Material to process below:

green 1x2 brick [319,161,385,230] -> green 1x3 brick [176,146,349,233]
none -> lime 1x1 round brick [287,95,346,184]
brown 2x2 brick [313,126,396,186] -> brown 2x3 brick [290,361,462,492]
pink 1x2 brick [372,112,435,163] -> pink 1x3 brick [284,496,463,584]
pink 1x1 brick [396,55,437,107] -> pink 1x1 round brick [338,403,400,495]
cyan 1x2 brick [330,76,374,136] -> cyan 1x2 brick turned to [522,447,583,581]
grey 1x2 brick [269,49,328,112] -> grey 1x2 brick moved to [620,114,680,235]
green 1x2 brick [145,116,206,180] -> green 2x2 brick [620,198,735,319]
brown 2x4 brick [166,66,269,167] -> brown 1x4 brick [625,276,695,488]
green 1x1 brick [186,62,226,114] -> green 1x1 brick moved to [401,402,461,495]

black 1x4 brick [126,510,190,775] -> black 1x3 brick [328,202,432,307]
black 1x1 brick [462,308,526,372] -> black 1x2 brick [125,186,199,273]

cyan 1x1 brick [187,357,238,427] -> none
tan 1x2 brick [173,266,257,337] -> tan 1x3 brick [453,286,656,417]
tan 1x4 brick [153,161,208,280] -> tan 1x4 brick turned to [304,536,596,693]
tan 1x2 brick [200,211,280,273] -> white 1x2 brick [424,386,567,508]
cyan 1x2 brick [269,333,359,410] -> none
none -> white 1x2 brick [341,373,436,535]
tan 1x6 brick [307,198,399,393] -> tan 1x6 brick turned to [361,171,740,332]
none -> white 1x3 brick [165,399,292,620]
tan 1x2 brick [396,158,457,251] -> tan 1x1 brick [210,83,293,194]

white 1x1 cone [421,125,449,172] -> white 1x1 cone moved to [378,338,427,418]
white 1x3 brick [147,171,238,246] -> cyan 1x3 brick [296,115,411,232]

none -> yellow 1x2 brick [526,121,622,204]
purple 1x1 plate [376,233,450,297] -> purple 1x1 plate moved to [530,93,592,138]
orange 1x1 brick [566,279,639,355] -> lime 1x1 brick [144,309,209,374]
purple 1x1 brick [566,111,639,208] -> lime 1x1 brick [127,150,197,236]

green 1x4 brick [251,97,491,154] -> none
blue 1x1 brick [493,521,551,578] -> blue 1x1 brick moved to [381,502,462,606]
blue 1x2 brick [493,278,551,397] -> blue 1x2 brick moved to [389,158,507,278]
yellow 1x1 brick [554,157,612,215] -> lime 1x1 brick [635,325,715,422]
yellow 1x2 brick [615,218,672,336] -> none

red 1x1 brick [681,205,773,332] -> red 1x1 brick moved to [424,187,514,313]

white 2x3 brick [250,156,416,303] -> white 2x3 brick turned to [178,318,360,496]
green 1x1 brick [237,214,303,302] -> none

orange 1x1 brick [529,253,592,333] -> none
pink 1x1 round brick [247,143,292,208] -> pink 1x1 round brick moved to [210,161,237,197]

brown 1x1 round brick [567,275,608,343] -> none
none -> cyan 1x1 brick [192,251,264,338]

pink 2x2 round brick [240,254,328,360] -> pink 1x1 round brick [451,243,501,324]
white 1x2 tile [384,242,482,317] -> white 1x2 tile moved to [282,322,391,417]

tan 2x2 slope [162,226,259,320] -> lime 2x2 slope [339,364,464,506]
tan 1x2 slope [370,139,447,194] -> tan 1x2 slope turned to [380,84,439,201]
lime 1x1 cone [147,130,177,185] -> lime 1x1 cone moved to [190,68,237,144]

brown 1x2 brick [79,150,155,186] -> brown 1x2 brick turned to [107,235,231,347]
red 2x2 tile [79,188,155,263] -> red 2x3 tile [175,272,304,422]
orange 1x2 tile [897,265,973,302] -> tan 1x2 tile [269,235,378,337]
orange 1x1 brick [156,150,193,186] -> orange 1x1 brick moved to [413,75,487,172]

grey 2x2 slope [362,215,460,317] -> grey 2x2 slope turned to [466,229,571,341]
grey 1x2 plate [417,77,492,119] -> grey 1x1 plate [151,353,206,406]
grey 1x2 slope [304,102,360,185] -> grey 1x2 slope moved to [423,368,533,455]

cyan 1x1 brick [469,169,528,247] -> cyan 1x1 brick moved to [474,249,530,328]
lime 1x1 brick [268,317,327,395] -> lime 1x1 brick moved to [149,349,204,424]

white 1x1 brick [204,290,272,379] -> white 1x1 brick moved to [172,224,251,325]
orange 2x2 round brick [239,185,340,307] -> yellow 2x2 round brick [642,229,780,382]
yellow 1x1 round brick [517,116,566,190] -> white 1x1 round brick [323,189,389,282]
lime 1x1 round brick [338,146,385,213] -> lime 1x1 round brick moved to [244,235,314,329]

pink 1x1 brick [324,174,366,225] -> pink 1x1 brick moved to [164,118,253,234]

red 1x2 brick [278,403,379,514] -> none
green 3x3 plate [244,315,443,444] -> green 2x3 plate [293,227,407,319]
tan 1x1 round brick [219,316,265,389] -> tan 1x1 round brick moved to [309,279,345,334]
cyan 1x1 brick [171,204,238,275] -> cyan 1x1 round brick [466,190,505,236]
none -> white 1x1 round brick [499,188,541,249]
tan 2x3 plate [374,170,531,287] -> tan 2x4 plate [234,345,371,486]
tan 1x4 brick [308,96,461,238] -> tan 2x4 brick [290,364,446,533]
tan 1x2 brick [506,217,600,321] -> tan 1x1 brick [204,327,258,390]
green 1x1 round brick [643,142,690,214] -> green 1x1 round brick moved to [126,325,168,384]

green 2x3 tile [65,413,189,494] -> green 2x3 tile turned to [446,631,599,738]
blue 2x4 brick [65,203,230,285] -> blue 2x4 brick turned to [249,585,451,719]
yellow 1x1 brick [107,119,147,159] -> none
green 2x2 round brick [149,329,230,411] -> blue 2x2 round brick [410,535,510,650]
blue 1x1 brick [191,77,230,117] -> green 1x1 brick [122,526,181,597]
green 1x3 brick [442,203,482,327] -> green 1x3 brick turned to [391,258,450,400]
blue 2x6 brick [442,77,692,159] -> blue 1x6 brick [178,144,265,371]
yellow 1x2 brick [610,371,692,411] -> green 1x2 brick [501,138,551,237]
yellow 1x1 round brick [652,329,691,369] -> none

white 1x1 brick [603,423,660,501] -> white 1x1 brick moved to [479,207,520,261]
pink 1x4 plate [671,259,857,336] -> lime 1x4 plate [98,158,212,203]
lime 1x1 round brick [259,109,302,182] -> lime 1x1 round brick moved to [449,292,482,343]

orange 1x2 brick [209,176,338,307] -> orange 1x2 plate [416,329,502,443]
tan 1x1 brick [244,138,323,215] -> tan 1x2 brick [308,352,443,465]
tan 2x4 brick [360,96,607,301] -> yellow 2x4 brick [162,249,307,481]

End of Material to process.

Wherever a line in the data above holds the word "purple", copy that line.

purple 1x1 plate [376,233,450,297] -> purple 1x1 plate moved to [530,93,592,138]
purple 1x1 brick [566,111,639,208] -> lime 1x1 brick [127,150,197,236]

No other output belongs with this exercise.